• **Work to be completed**:
When a line of the entries contains "DGND", please list that line.

• **Information**:
++++

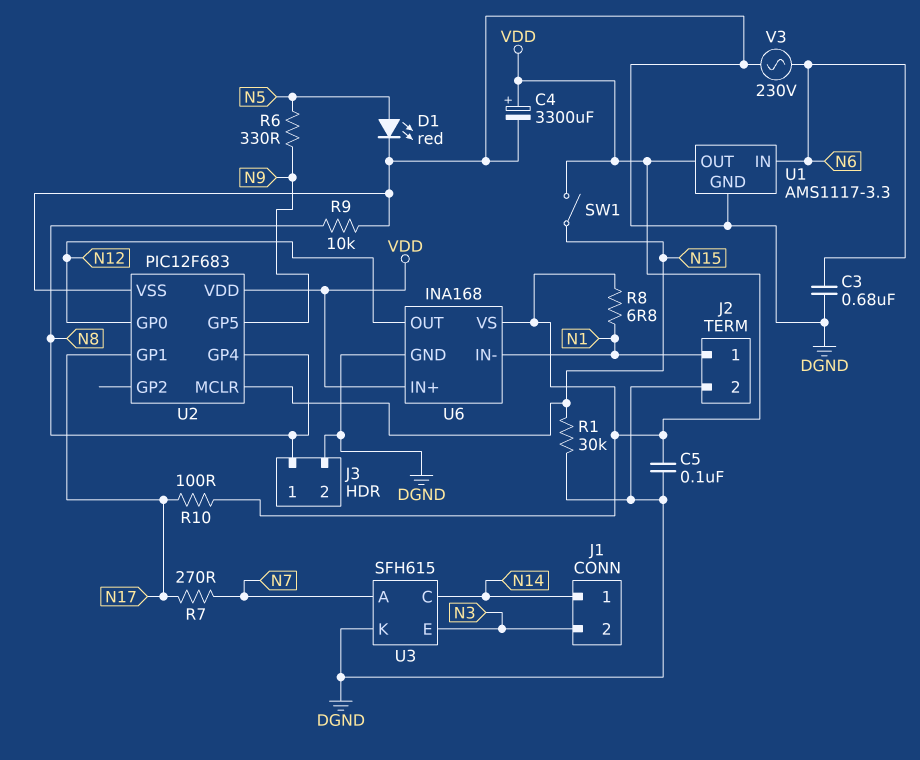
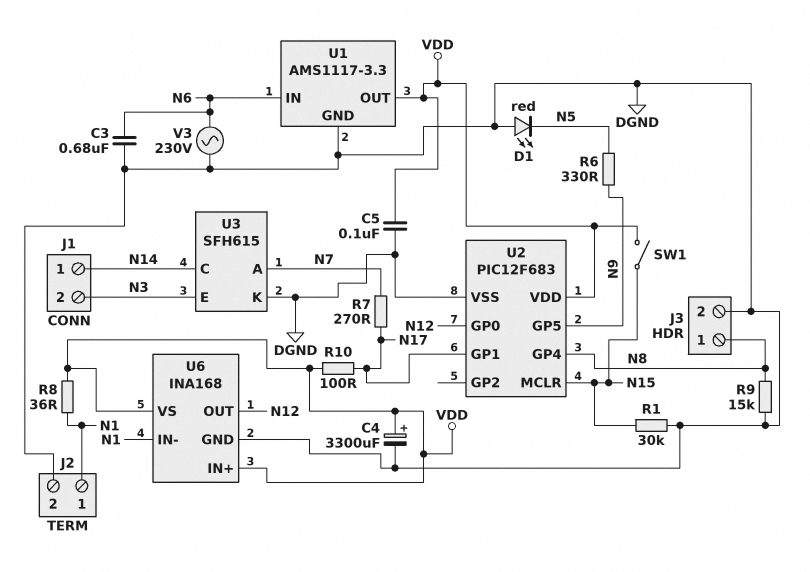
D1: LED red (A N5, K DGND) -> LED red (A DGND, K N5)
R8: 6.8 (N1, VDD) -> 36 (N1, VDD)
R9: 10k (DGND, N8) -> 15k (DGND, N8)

++++

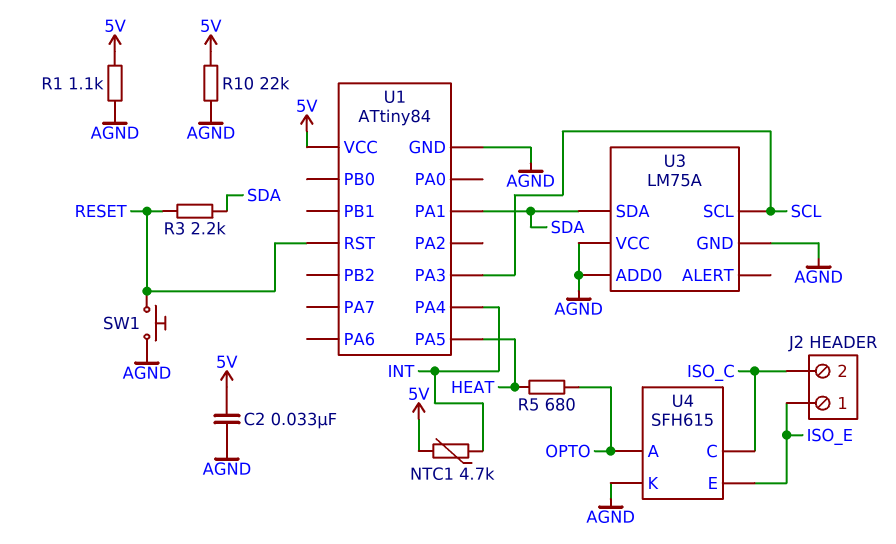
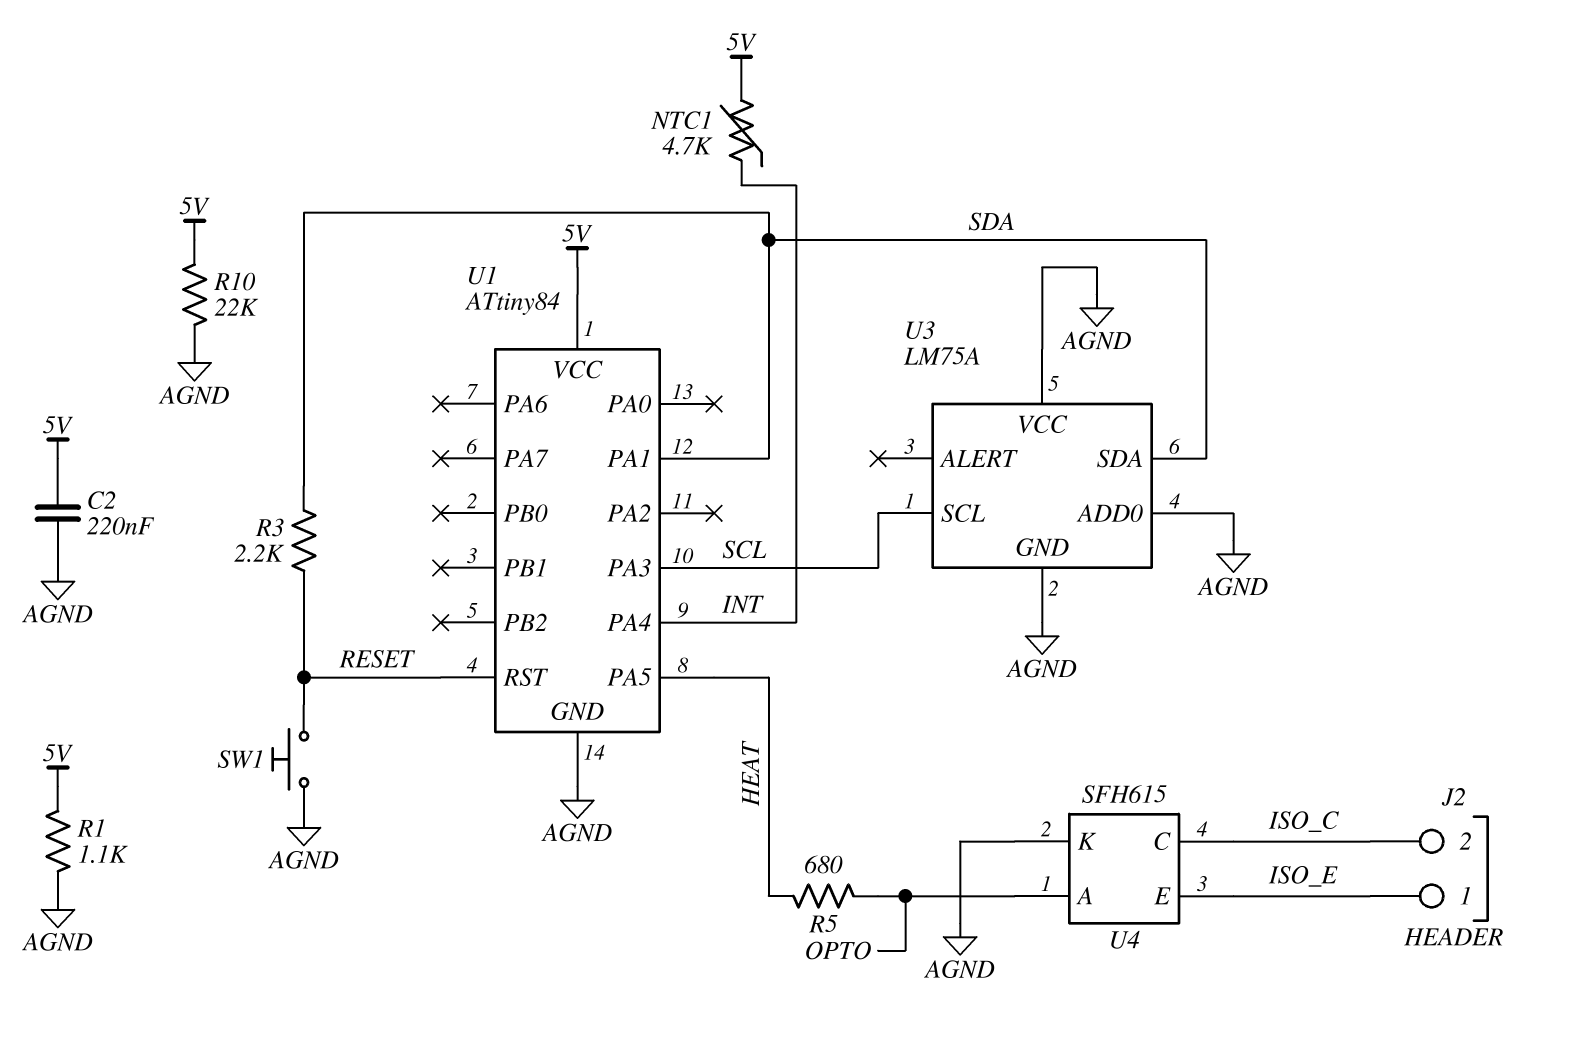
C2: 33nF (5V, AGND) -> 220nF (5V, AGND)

++++

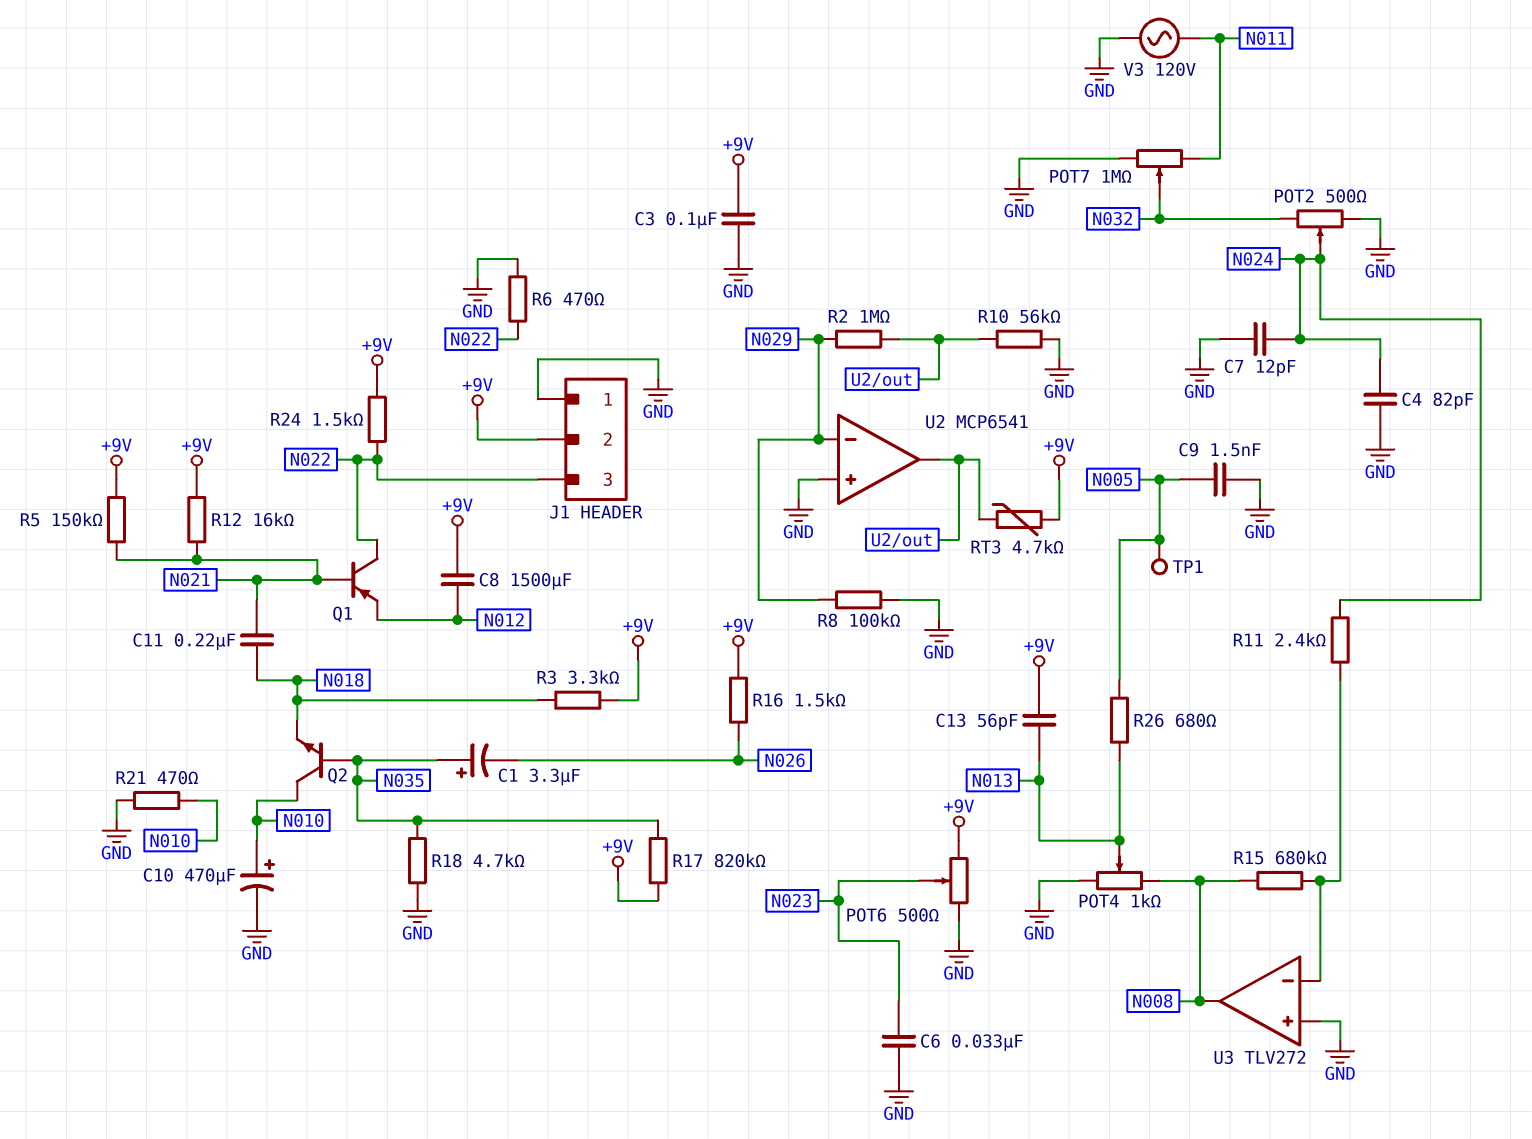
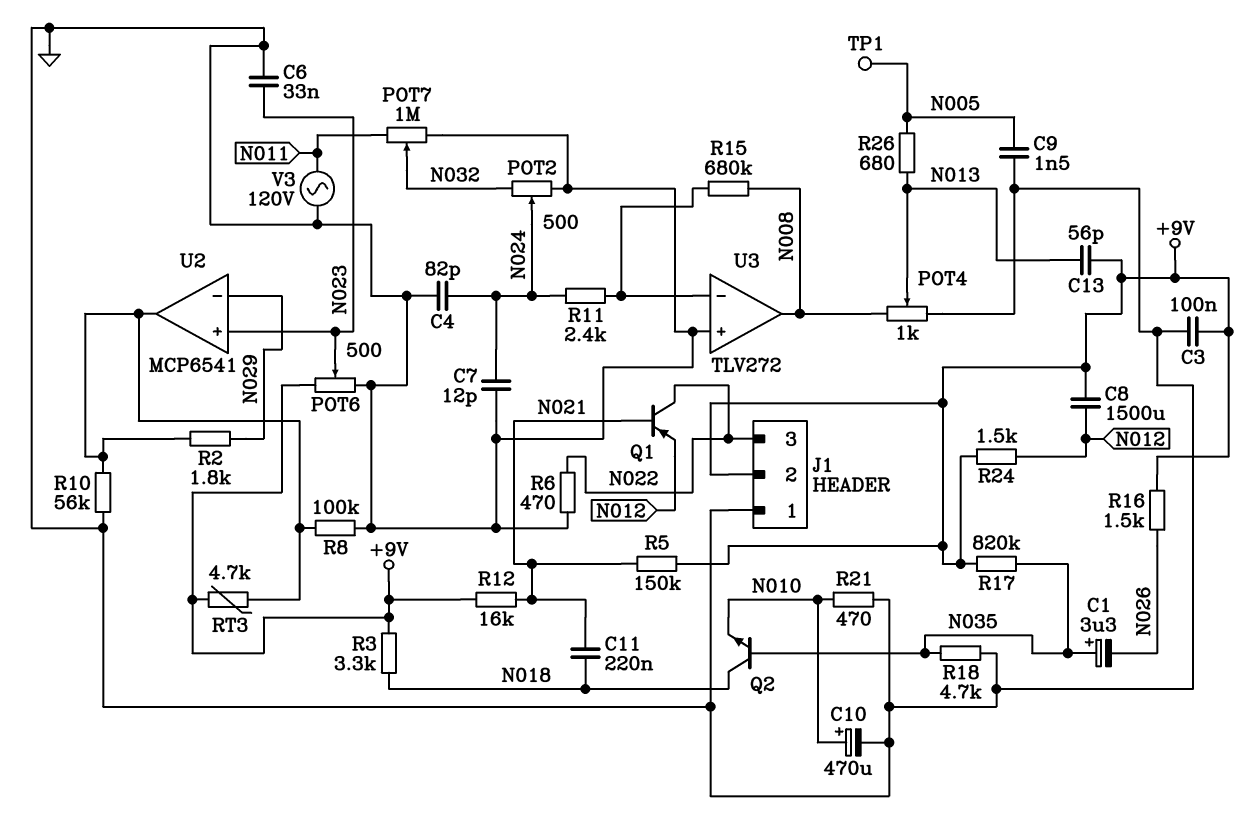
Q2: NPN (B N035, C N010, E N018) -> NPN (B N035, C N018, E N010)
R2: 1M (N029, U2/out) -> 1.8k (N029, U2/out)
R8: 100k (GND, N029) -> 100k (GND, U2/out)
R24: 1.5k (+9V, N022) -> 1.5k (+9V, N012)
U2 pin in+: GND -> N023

++++

• **Solution for this problem**:
D1: LED red (A N5, K DGND) -> LED red (A DGND, K N5)
R9: 10k (DGND, N8) -> 15k (DGND, N8)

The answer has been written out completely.